--- Exercise ---
Print exactly the lines from the one that contains "D2: LED orange" through the final line of the entries below, both included, and nothing else; omit the pictures.

--- Records for this exercise ---
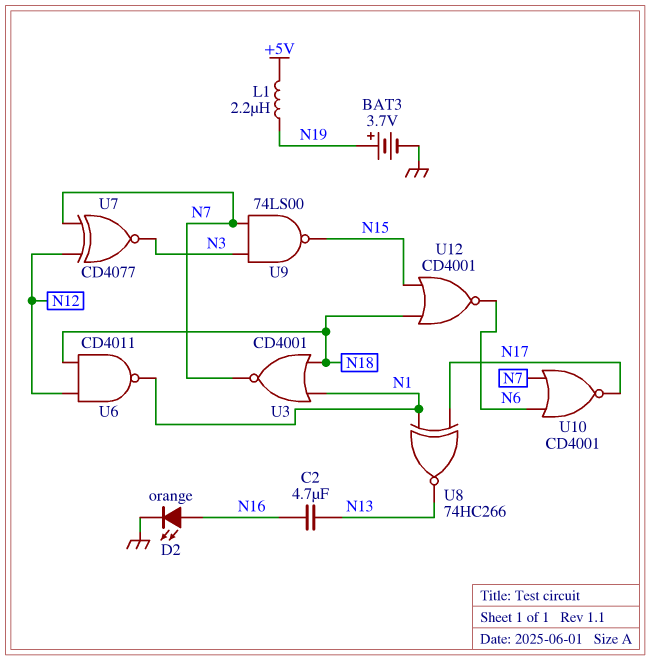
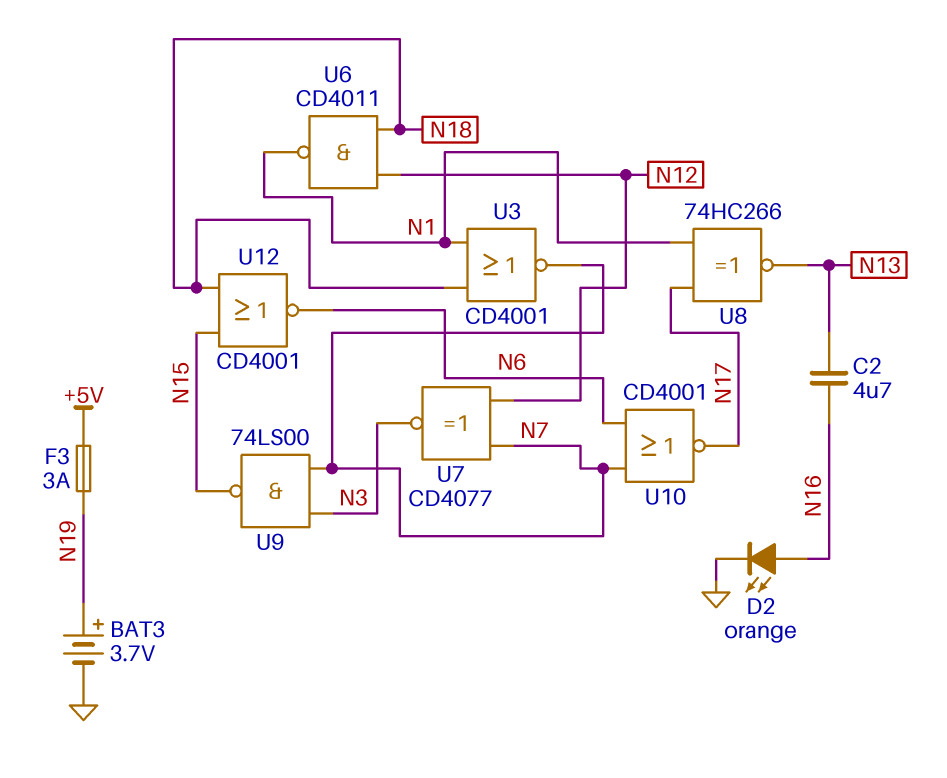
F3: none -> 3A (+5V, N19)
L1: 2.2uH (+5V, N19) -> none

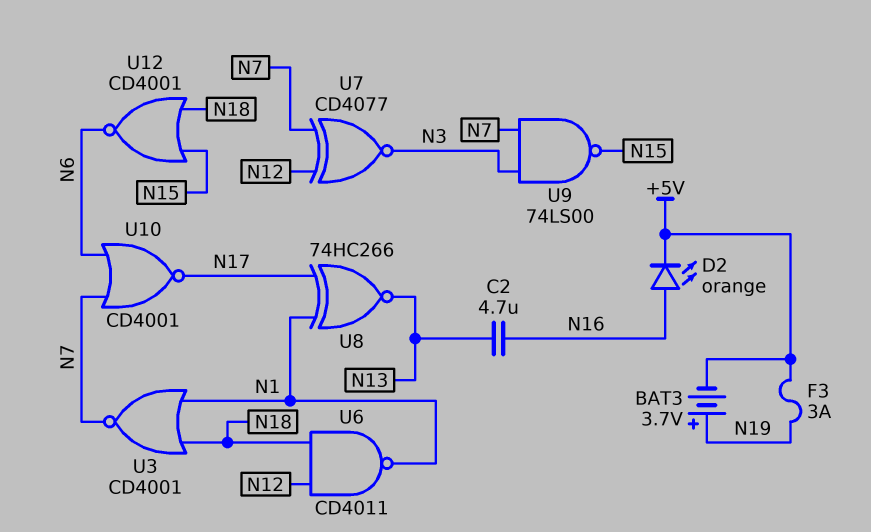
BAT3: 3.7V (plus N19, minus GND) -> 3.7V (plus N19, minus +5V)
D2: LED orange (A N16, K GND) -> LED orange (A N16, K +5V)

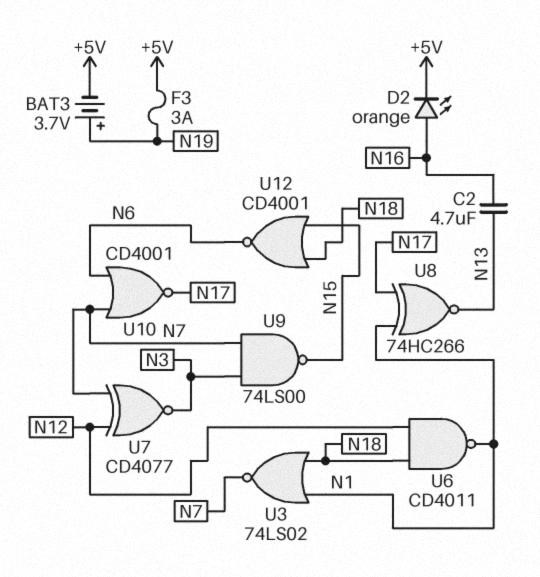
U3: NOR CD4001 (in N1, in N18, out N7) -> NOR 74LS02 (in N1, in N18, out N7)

--- Exercise solution ---
D2: LED orange (A N16, K GND) -> LED orange (A N16, K +5V)

U3: NOR CD4001 (in N1, in N18, out N7) -> NOR 74LS02 (in N1, in N18, out N7)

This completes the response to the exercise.